Before-and-after object listings
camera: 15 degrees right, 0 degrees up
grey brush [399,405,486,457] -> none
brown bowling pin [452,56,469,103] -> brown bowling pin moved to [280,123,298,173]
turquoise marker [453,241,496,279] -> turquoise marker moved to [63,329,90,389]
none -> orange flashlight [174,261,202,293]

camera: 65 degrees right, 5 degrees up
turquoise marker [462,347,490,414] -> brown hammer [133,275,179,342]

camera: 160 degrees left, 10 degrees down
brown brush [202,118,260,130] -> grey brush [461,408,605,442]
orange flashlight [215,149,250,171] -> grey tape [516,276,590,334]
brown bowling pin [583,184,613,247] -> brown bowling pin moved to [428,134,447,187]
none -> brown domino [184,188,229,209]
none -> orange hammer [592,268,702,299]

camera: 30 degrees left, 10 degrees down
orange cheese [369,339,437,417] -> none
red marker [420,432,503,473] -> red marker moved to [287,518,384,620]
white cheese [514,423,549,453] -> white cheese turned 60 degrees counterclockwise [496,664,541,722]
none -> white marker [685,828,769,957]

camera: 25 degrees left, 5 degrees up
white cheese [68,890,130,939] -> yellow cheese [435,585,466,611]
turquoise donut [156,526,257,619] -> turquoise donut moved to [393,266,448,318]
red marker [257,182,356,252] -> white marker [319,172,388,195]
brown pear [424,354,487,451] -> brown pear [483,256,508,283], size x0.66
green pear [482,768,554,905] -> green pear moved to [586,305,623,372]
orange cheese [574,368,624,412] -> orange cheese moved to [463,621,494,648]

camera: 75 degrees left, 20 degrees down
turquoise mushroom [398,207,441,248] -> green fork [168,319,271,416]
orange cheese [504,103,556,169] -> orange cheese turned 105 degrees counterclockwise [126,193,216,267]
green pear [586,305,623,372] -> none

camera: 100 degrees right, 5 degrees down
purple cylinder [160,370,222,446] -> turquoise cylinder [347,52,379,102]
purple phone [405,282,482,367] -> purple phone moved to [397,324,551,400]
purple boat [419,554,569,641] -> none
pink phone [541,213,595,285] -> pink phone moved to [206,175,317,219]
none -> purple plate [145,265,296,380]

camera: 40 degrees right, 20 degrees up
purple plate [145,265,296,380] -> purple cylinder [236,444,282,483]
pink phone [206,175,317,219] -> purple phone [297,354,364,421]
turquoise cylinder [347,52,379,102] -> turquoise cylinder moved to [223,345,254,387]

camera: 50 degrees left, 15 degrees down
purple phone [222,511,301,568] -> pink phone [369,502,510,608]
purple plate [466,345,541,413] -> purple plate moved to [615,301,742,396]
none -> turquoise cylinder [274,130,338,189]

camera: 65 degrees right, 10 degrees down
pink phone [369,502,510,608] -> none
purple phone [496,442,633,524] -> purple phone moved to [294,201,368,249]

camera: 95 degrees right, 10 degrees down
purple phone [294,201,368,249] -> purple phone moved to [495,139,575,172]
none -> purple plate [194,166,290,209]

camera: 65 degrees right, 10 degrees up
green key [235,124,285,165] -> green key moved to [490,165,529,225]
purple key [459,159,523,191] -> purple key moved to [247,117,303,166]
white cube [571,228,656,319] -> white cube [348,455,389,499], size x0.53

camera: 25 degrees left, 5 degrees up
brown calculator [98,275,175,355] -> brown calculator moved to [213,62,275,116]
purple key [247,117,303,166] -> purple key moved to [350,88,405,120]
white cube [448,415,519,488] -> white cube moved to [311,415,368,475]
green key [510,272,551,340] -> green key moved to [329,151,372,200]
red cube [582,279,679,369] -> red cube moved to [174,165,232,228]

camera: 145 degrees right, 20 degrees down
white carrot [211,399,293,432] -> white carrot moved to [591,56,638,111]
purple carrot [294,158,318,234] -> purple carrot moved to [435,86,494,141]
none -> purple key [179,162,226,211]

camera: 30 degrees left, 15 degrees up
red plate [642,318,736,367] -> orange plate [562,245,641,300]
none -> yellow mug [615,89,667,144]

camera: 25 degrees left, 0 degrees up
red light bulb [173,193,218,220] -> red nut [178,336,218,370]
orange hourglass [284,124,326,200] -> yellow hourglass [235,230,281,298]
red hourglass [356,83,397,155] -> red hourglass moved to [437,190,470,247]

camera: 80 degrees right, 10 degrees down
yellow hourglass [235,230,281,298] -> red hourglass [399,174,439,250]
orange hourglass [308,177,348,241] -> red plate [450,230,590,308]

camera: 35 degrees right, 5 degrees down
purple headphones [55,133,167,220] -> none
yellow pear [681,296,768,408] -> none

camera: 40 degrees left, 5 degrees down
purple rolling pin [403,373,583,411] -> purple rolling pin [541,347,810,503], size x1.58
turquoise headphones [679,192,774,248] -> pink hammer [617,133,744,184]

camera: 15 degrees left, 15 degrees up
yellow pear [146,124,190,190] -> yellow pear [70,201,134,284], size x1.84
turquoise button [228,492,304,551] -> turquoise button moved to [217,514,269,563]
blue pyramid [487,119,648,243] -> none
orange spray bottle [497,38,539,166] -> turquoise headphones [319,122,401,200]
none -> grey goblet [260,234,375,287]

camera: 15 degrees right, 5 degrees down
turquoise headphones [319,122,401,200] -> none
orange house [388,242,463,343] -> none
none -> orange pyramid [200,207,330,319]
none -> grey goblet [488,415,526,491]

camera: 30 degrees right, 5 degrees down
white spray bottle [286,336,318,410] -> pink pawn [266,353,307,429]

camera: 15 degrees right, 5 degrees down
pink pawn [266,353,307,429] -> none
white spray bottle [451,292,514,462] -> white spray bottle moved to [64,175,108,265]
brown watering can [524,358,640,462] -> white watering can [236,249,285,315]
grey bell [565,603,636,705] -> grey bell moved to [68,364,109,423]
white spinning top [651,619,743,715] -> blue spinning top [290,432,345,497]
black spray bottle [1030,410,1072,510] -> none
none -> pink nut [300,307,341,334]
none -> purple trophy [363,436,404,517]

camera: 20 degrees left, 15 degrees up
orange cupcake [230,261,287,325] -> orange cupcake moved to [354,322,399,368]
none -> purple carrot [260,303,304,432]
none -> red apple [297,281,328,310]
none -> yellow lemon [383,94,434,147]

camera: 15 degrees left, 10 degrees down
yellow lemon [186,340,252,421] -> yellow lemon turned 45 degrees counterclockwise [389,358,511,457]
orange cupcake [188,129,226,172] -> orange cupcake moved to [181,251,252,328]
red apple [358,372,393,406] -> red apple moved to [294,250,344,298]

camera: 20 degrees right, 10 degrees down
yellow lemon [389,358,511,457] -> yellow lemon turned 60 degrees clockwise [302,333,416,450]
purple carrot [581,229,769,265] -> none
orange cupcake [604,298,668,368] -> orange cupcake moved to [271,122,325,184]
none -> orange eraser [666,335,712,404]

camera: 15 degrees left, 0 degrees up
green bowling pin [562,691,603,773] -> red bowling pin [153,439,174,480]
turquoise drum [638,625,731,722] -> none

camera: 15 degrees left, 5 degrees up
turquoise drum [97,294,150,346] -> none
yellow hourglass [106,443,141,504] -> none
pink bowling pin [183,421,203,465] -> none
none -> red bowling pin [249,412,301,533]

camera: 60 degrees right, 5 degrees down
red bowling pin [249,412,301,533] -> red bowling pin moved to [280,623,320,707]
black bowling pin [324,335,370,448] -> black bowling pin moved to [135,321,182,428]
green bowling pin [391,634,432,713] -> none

• **About this exercise**
Each line above needs to be output again, exactly as shown.

• **Solution to this problem**
camera: 15 degrees right, 0 degrees up
grey brush [399,405,486,457] -> none
brown bowling pin [452,56,469,103] -> brown bowling pin moved to [280,123,298,173]
turquoise marker [453,241,496,279] -> turquoise marker moved to [63,329,90,389]
none -> orange flashlight [174,261,202,293]

camera: 65 degrees right, 5 degrees up
turquoise marker [462,347,490,414] -> brown hammer [133,275,179,342]

camera: 160 degrees left, 10 degrees down
brown brush [202,118,260,130] -> grey brush [461,408,605,442]
orange flashlight [215,149,250,171] -> grey tape [516,276,590,334]
brown bowling pin [583,184,613,247] -> brown bowling pin moved to [428,134,447,187]
none -> brown domino [184,188,229,209]
none -> orange hammer [592,268,702,299]

camera: 30 degrees left, 10 degrees down
orange cheese [369,339,437,417] -> none
red marker [420,432,503,473] -> red marker moved to [287,518,384,620]
white cheese [514,423,549,453] -> white cheese turned 60 degrees counterclockwise [496,664,541,722]
none -> white marker [685,828,769,957]

camera: 25 degrees left, 5 degrees up
white cheese [68,890,130,939] -> yellow cheese [435,585,466,611]
turquoise donut [156,526,257,619] -> turquoise donut moved to [393,266,448,318]
red marker [257,182,356,252] -> white marker [319,172,388,195]
brown pear [424,354,487,451] -> brown pear [483,256,508,283], size x0.66
green pear [482,768,554,905] -> green pear moved to [586,305,623,372]
orange cheese [574,368,624,412] -> orange cheese moved to [463,621,494,648]

camera: 75 degrees left, 20 degrees down
turquoise mushroom [398,207,441,248] -> green fork [168,319,271,416]
orange cheese [504,103,556,169] -> orange cheese turned 105 degrees counterclockwise [126,193,216,267]
green pear [586,305,623,372] -> none

camera: 100 degrees right, 5 degrees down
purple cylinder [160,370,222,446] -> turquoise cylinder [347,52,379,102]
purple phone [405,282,482,367] -> purple phone moved to [397,324,551,400]
purple boat [419,554,569,641] -> none
pink phone [541,213,595,285] -> pink phone moved to [206,175,317,219]
none -> purple plate [145,265,296,380]

camera: 40 degrees right, 20 degrees up
purple plate [145,265,296,380] -> purple cylinder [236,444,282,483]
pink phone [206,175,317,219] -> purple phone [297,354,364,421]
turquoise cylinder [347,52,379,102] -> turquoise cylinder moved to [223,345,254,387]

camera: 50 degrees left, 15 degrees down
purple phone [222,511,301,568] -> pink phone [369,502,510,608]
purple plate [466,345,541,413] -> purple plate moved to [615,301,742,396]
none -> turquoise cylinder [274,130,338,189]

camera: 65 degrees right, 10 degrees down
pink phone [369,502,510,608] -> none
purple phone [496,442,633,524] -> purple phone moved to [294,201,368,249]

camera: 95 degrees right, 10 degrees down
purple phone [294,201,368,249] -> purple phone moved to [495,139,575,172]
none -> purple plate [194,166,290,209]

camera: 65 degrees right, 10 degrees up
green key [235,124,285,165] -> green key moved to [490,165,529,225]
purple key [459,159,523,191] -> purple key moved to [247,117,303,166]
white cube [571,228,656,319] -> white cube [348,455,389,499], size x0.53

camera: 25 degrees left, 5 degrees up
brown calculator [98,275,175,355] -> brown calculator moved to [213,62,275,116]
purple key [247,117,303,166] -> purple key moved to [350,88,405,120]
white cube [448,415,519,488] -> white cube moved to [311,415,368,475]
green key [510,272,551,340] -> green key moved to [329,151,372,200]
red cube [582,279,679,369] -> red cube moved to [174,165,232,228]

camera: 145 degrees right, 20 degrees down
white carrot [211,399,293,432] -> white carrot moved to [591,56,638,111]
purple carrot [294,158,318,234] -> purple carrot moved to [435,86,494,141]
none -> purple key [179,162,226,211]

camera: 30 degrees left, 15 degrees up
red plate [642,318,736,367] -> orange plate [562,245,641,300]
none -> yellow mug [615,89,667,144]

camera: 25 degrees left, 0 degrees up
red light bulb [173,193,218,220] -> red nut [178,336,218,370]
orange hourglass [284,124,326,200] -> yellow hourglass [235,230,281,298]
red hourglass [356,83,397,155] -> red hourglass moved to [437,190,470,247]

camera: 80 degrees right, 10 degrees down
yellow hourglass [235,230,281,298] -> red hourglass [399,174,439,250]
orange hourglass [308,177,348,241] -> red plate [450,230,590,308]

camera: 35 degrees right, 5 degrees down
purple headphones [55,133,167,220] -> none
yellow pear [681,296,768,408] -> none

camera: 40 degrees left, 5 degrees down
purple rolling pin [403,373,583,411] -> purple rolling pin [541,347,810,503], size x1.58
turquoise headphones [679,192,774,248] -> pink hammer [617,133,744,184]

camera: 15 degrees left, 15 degrees up
yellow pear [146,124,190,190] -> yellow pear [70,201,134,284], size x1.84
turquoise button [228,492,304,551] -> turquoise button moved to [217,514,269,563]
blue pyramid [487,119,648,243] -> none
orange spray bottle [497,38,539,166] -> turquoise headphones [319,122,401,200]
none -> grey goblet [260,234,375,287]

camera: 15 degrees right, 5 degrees down
turquoise headphones [319,122,401,200] -> none
orange house [388,242,463,343] -> none
none -> orange pyramid [200,207,330,319]
none -> grey goblet [488,415,526,491]

camera: 30 degrees right, 5 degrees down
white spray bottle [286,336,318,410] -> pink pawn [266,353,307,429]

camera: 15 degrees right, 5 degrees down
pink pawn [266,353,307,429] -> none
white spray bottle [451,292,514,462] -> white spray bottle moved to [64,175,108,265]
brown watering can [524,358,640,462] -> white watering can [236,249,285,315]
grey bell [565,603,636,705] -> grey bell moved to [68,364,109,423]
white spinning top [651,619,743,715] -> blue spinning top [290,432,345,497]
black spray bottle [1030,410,1072,510] -> none
none -> pink nut [300,307,341,334]
none -> purple trophy [363,436,404,517]

camera: 20 degrees left, 15 degrees up
orange cupcake [230,261,287,325] -> orange cupcake moved to [354,322,399,368]
none -> purple carrot [260,303,304,432]
none -> red apple [297,281,328,310]
none -> yellow lemon [383,94,434,147]

camera: 15 degrees left, 10 degrees down
yellow lemon [186,340,252,421] -> yellow lemon turned 45 degrees counterclockwise [389,358,511,457]
orange cupcake [188,129,226,172] -> orange cupcake moved to [181,251,252,328]
red apple [358,372,393,406] -> red apple moved to [294,250,344,298]

camera: 20 degrees right, 10 degrees down
yellow lemon [389,358,511,457] -> yellow lemon turned 60 degrees clockwise [302,333,416,450]
purple carrot [581,229,769,265] -> none
orange cupcake [604,298,668,368] -> orange cupcake moved to [271,122,325,184]
none -> orange eraser [666,335,712,404]

camera: 15 degrees left, 0 degrees up
green bowling pin [562,691,603,773] -> red bowling pin [153,439,174,480]
turquoise drum [638,625,731,722] -> none

camera: 15 degrees left, 5 degrees up
turquoise drum [97,294,150,346] -> none
yellow hourglass [106,443,141,504] -> none
pink bowling pin [183,421,203,465] -> none
none -> red bowling pin [249,412,301,533]

camera: 60 degrees right, 5 degrees down
red bowling pin [249,412,301,533] -> red bowling pin moved to [280,623,320,707]
black bowling pin [324,335,370,448] -> black bowling pin moved to [135,321,182,428]
green bowling pin [391,634,432,713] -> none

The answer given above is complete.